> _TASK ITEM_
Check every line of the data below for the string "none", and copy the ones that hold it.

> _SOURCE MATERIAL_
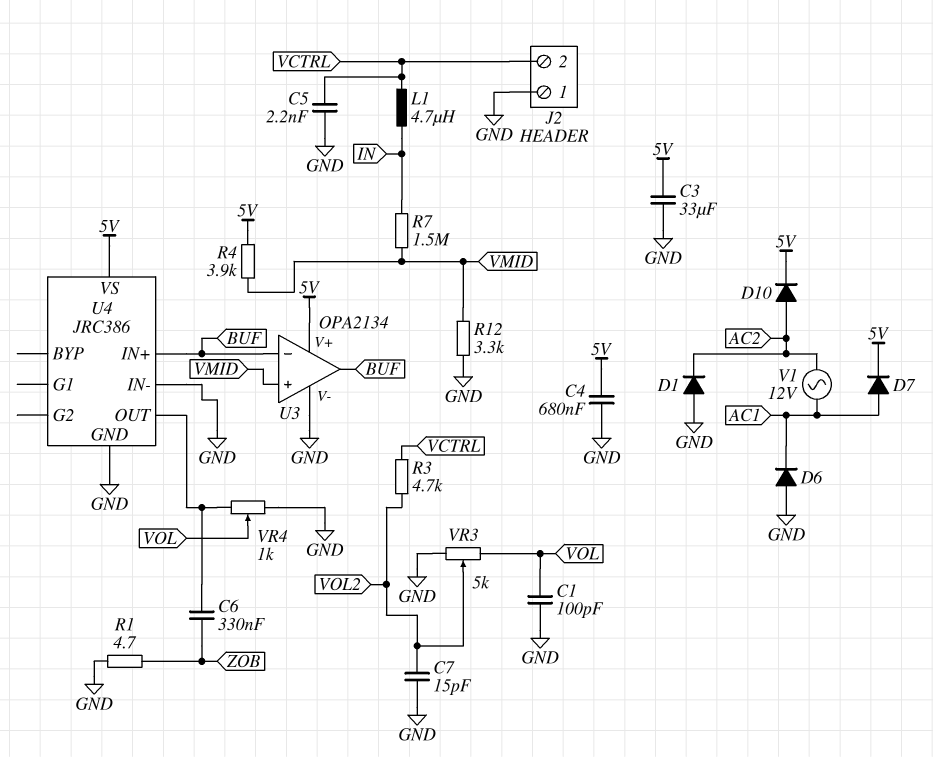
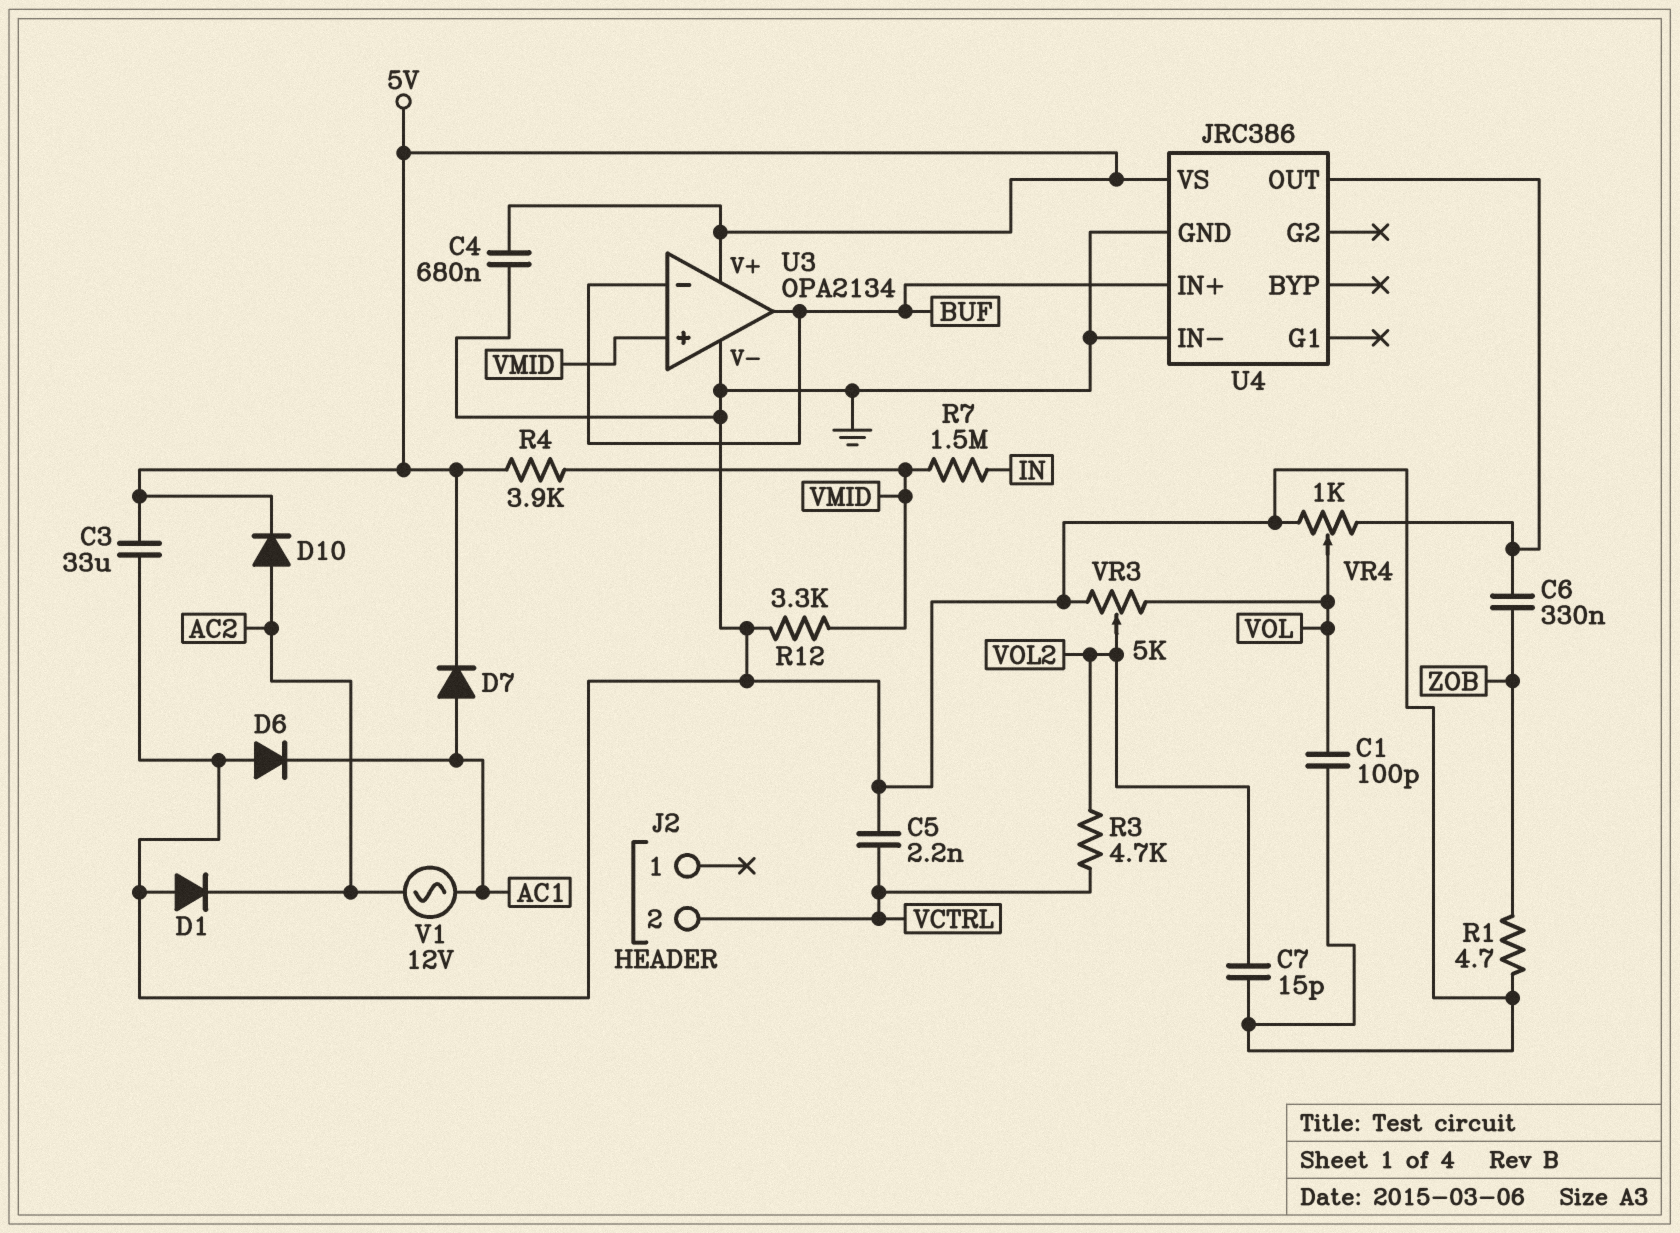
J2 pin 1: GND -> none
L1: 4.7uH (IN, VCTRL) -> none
...
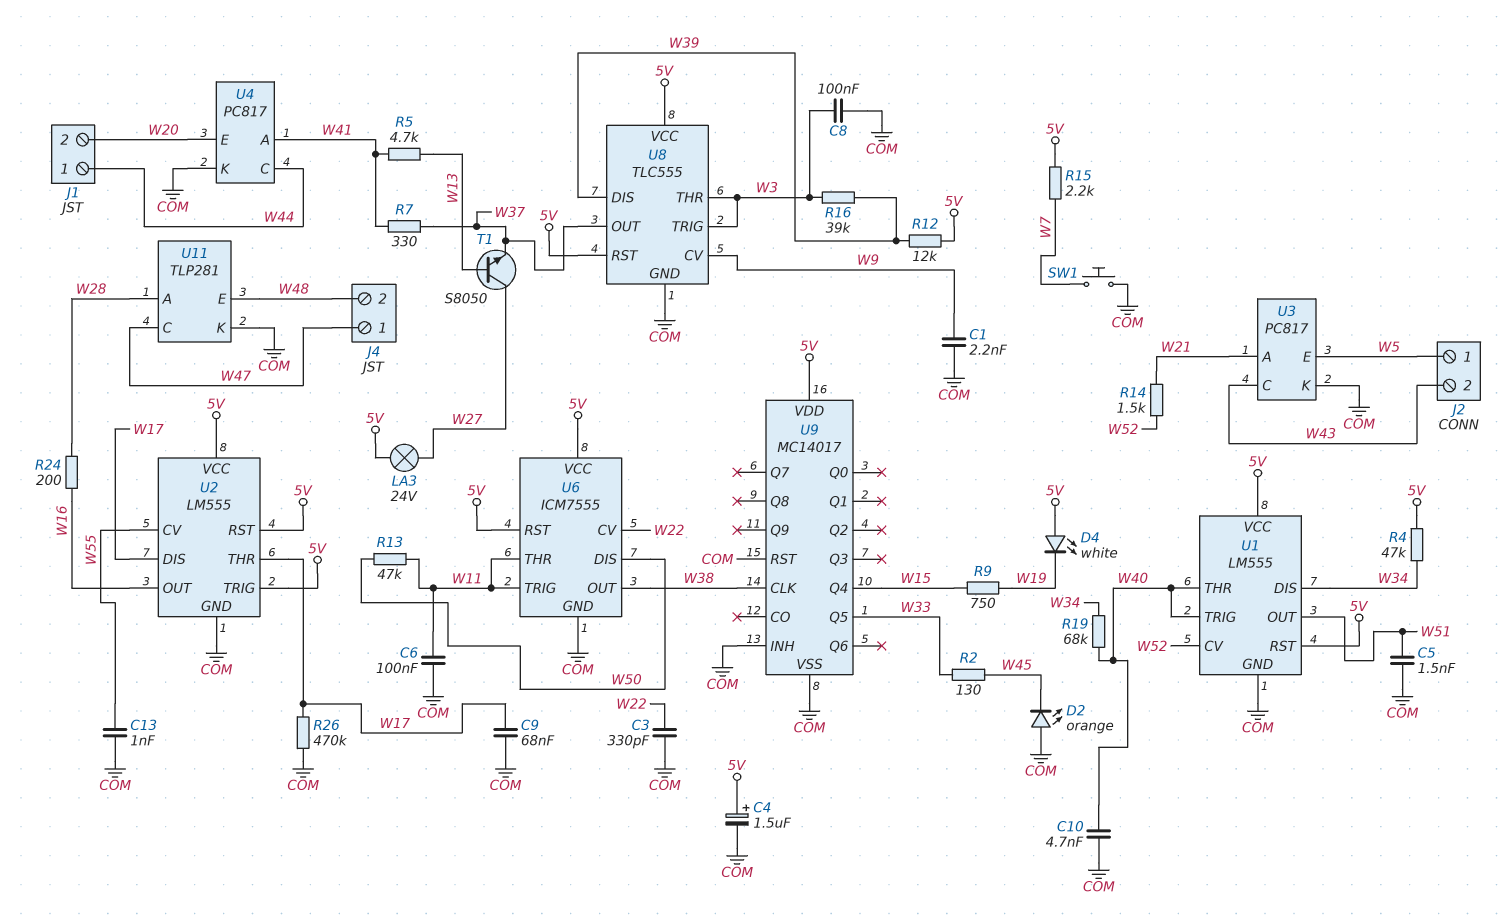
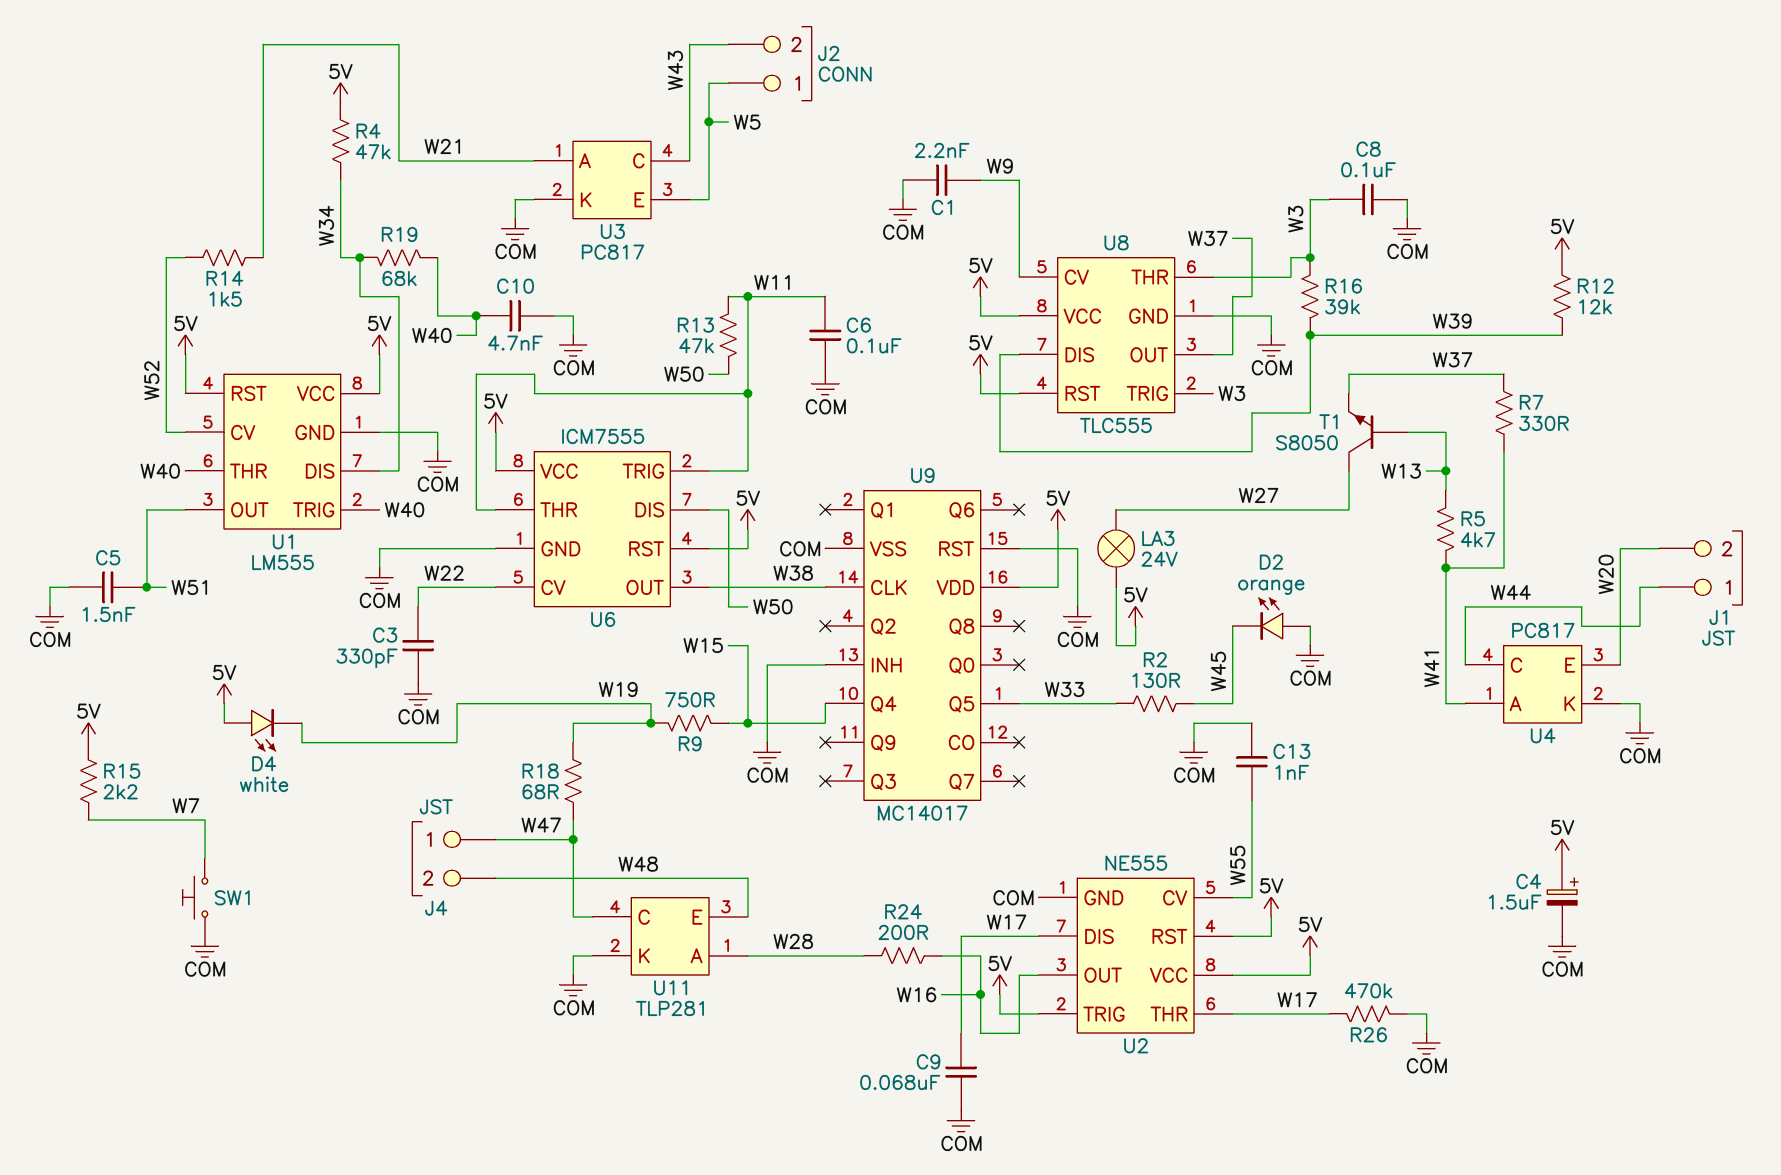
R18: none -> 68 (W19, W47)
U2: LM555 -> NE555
--
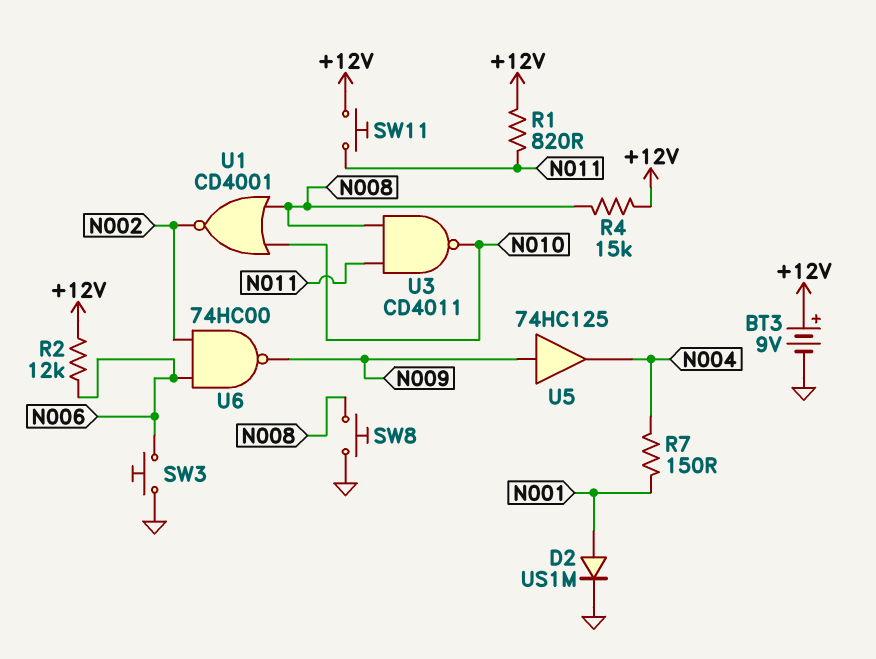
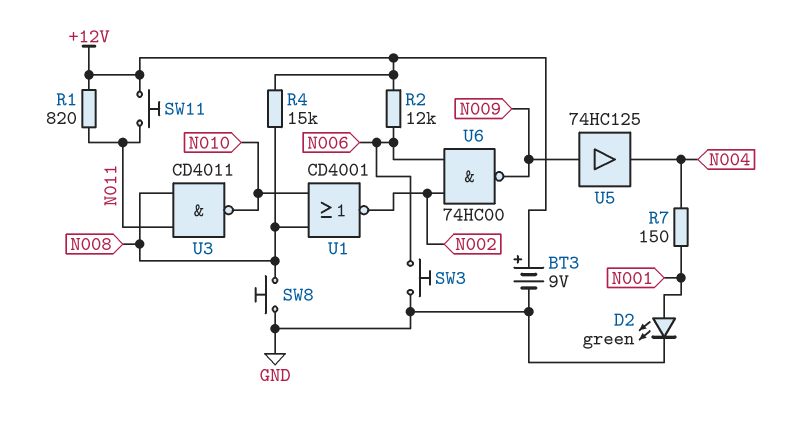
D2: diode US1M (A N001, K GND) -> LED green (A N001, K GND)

> _OUTPUT FOR THIS EXERCISE_
J2 pin 1: GND -> none
L1: 4.7uH (IN, VCTRL) -> none
R18: none -> 68 (W19, W47)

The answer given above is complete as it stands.